* _DATA SUPPLIED_:
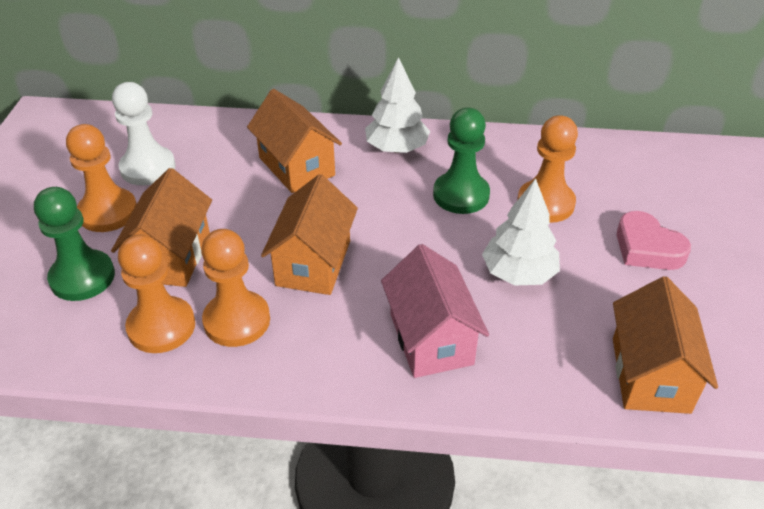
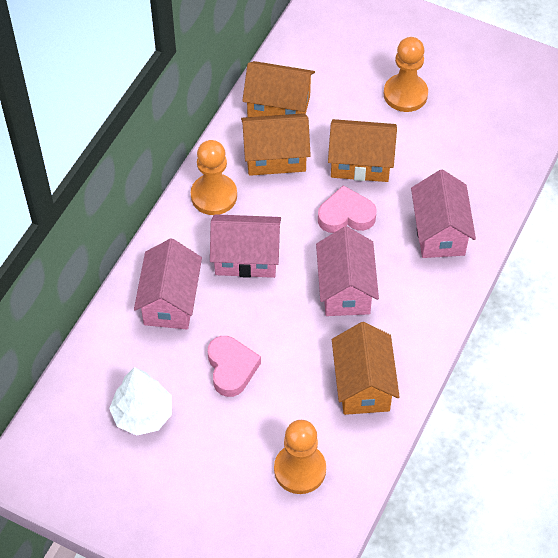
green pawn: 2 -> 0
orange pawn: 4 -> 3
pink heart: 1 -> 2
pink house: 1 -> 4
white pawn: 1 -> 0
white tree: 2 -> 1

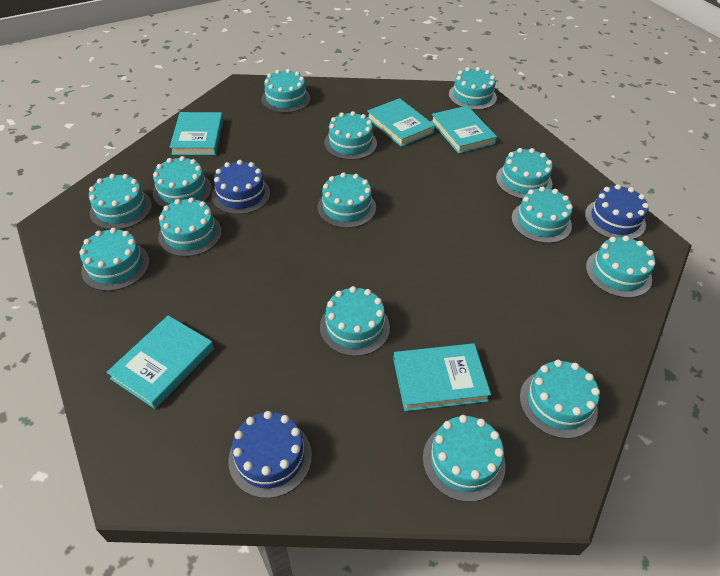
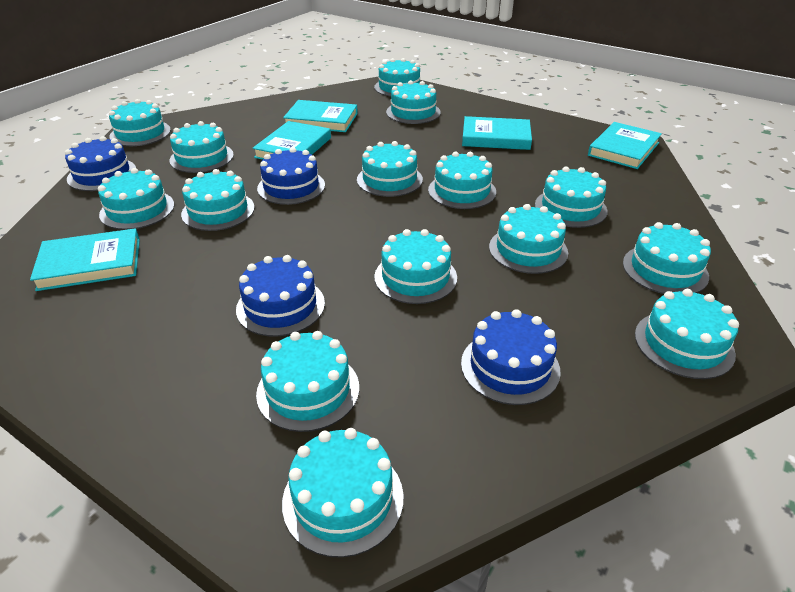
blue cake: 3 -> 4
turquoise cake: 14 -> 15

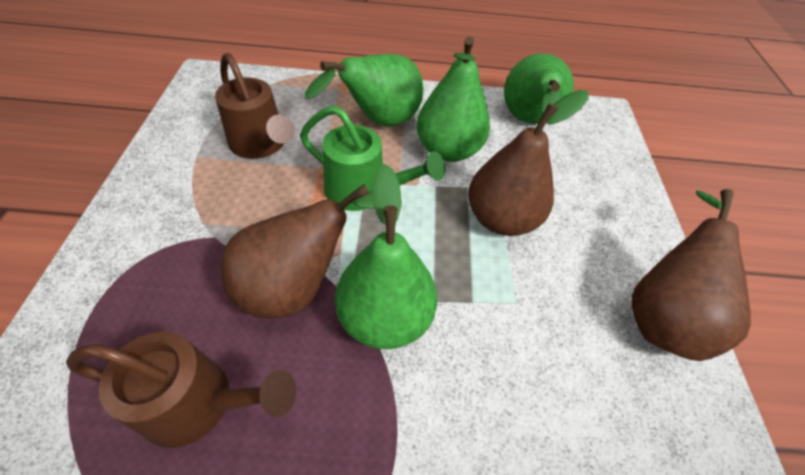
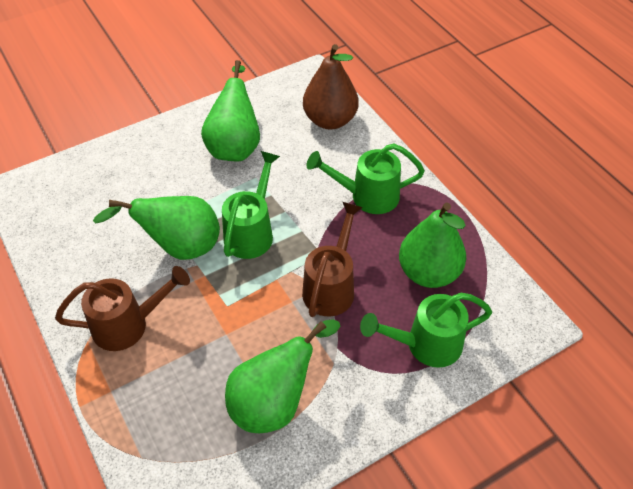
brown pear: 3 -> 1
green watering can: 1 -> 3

* _PROBLEM REQUIREMENTS_: Copy the records above exactly, omitting every picture.

* _OUTPUT BELOW_:
green pawn: 2 -> 0
orange pawn: 4 -> 3
pink heart: 1 -> 2
pink house: 1 -> 4
white pawn: 1 -> 0
white tree: 2 -> 1

blue cake: 3 -> 4
turquoise cake: 14 -> 15

brown pear: 3 -> 1
green watering can: 1 -> 3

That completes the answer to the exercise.